* **WORK ORDER**: In the material below, find the line containing "yellow cheese: 2 -> 0" and the line containing "yellow watering can: 8 -> 5", then reproduce exactly both of them and every line between, and nothing else.

* **STORED DATA**:
<<<<
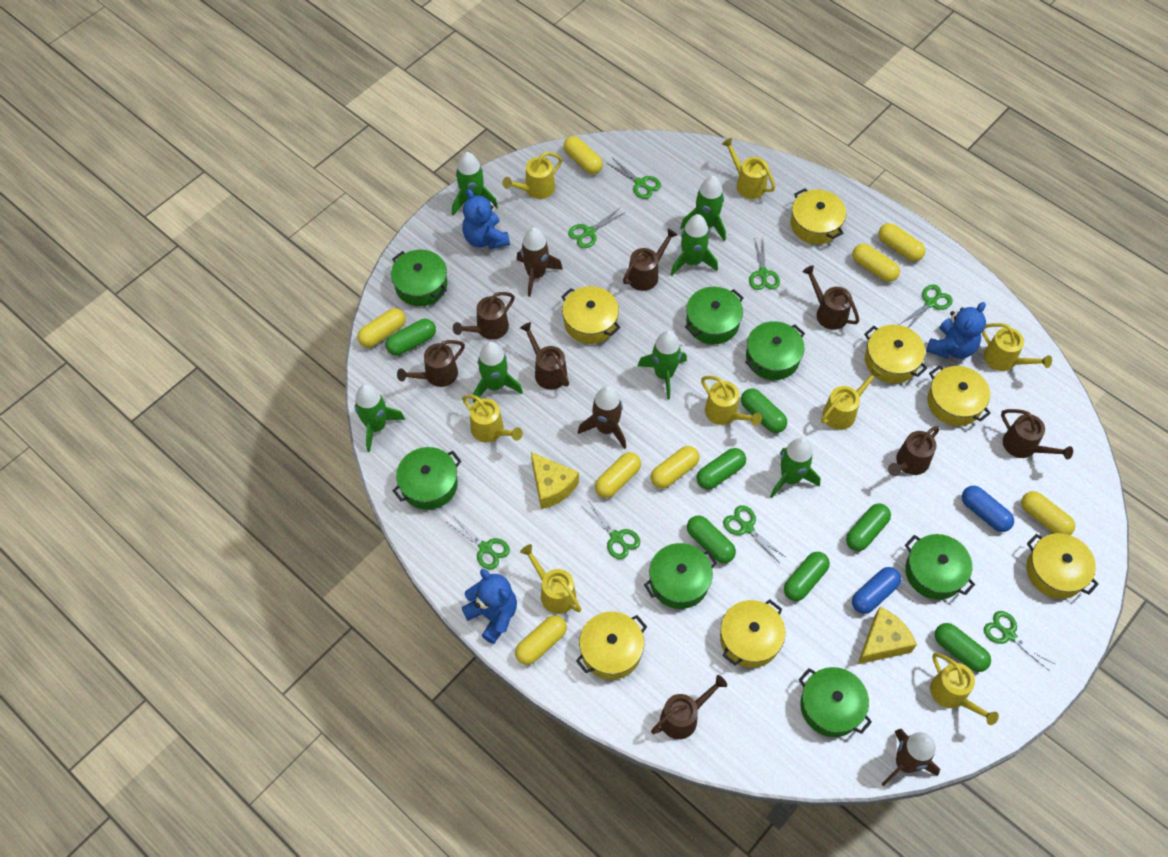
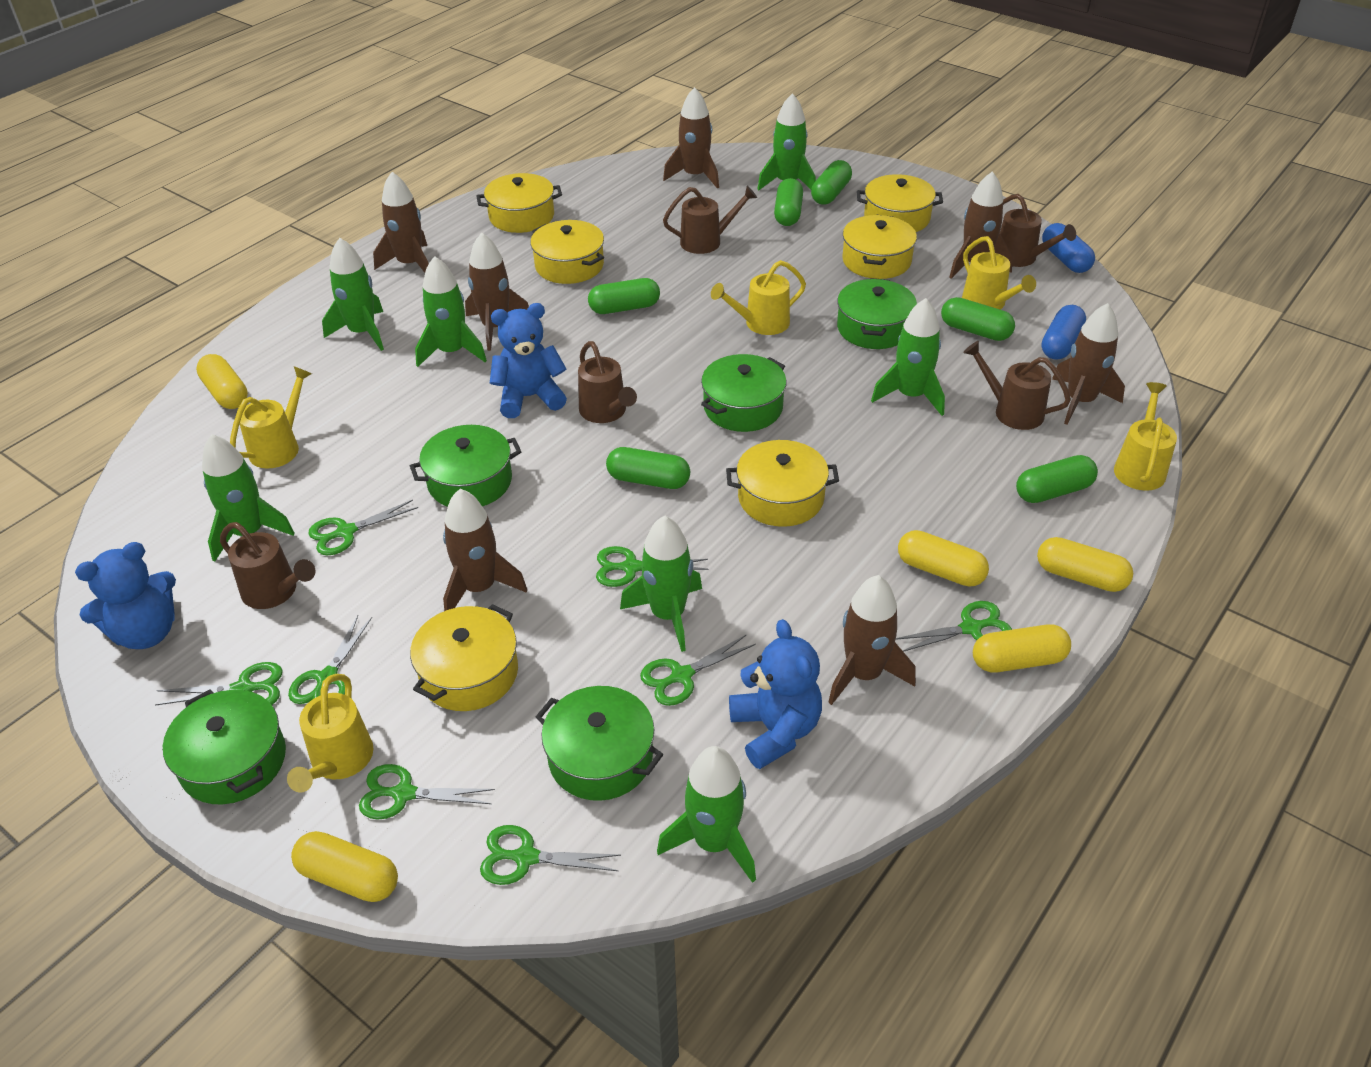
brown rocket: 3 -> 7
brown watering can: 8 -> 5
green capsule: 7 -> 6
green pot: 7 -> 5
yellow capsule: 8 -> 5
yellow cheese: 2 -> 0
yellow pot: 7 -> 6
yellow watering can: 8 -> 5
>>>>
<<<<
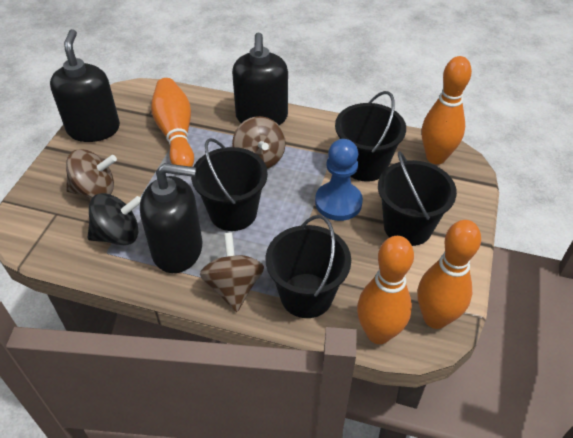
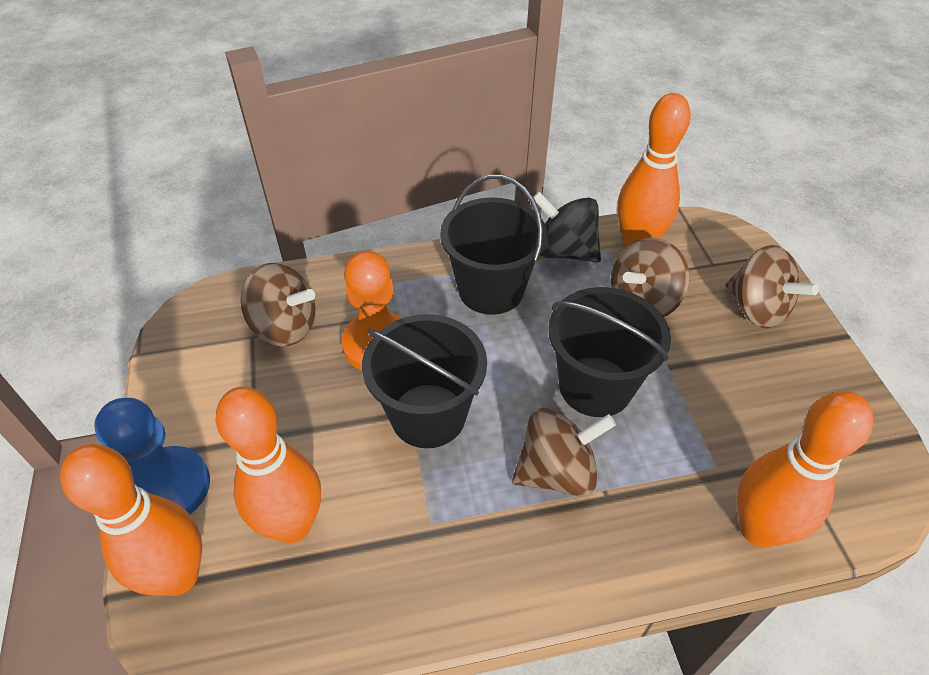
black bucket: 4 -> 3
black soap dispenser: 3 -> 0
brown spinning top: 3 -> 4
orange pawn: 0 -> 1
>>>>
* **TASK RESULT**:
yellow cheese: 2 -> 0
yellow pot: 7 -> 6
yellow watering can: 8 -> 5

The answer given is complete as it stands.